Exercise directions
Without including any pictures, write out all the entries exactly.

Available records
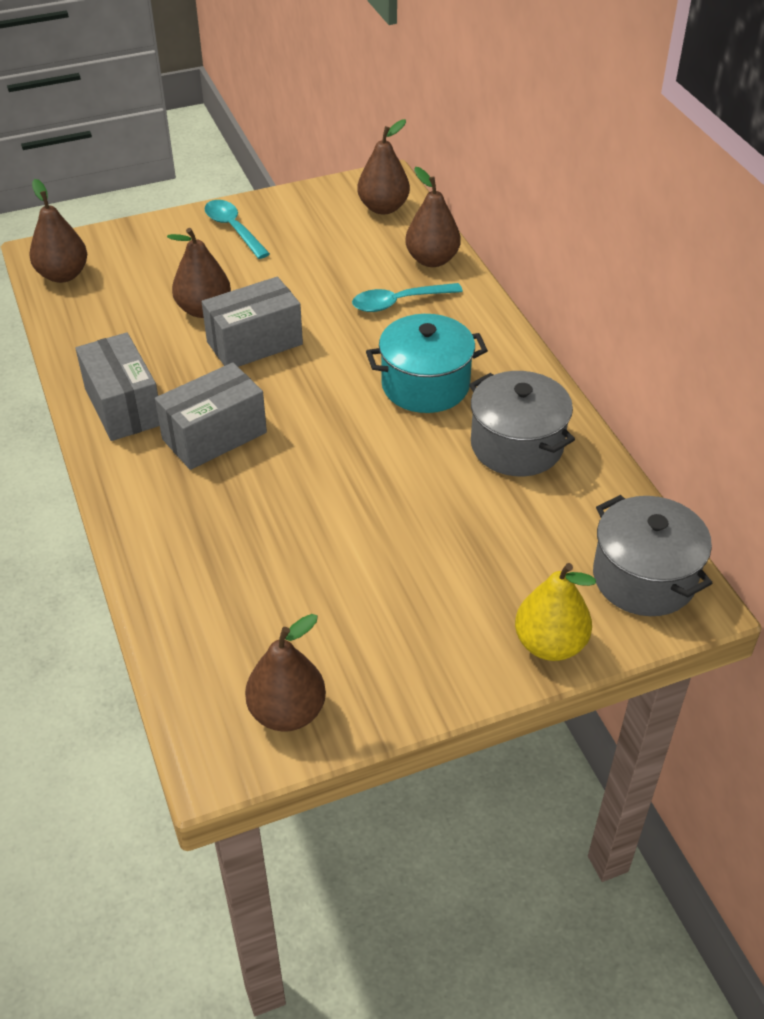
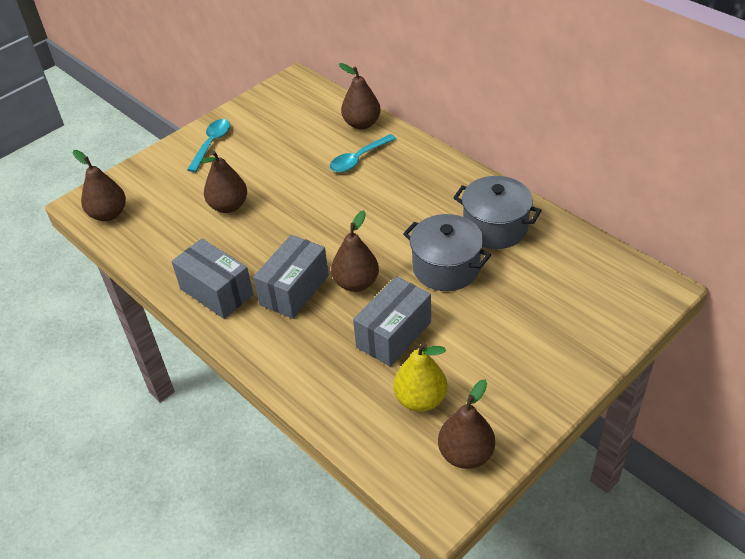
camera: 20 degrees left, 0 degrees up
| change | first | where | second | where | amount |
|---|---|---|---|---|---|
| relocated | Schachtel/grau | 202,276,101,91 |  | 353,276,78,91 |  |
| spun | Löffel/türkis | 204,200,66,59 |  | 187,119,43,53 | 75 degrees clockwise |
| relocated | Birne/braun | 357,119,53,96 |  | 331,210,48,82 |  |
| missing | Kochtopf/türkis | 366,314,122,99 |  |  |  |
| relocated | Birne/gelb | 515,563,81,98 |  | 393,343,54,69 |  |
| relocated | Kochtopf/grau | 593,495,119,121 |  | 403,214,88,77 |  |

Exercise solution
camera: 20 degrees left, 0 degrees up
| change | first | where | second | where | amount |
|---|---|---|---|---|---|
| relocated | Schachtel/grau | 202,276,101,91 |  | 353,276,78,91 |  |
| spun | Löffel/türkis | 204,200,66,59 |  | 187,119,43,53 | 75 degrees clockwise |
| relocated | Birne/braun | 357,119,53,96 |  | 331,210,48,82 |  |
| missing | Kochtopf/türkis | 366,314,122,99 |  |  |  |
| relocated | Birne/gelb | 515,563,81,98 |  | 393,343,54,69 |  |
| relocated | Kochtopf/grau | 593,495,119,121 |  | 403,214,88,77 |  |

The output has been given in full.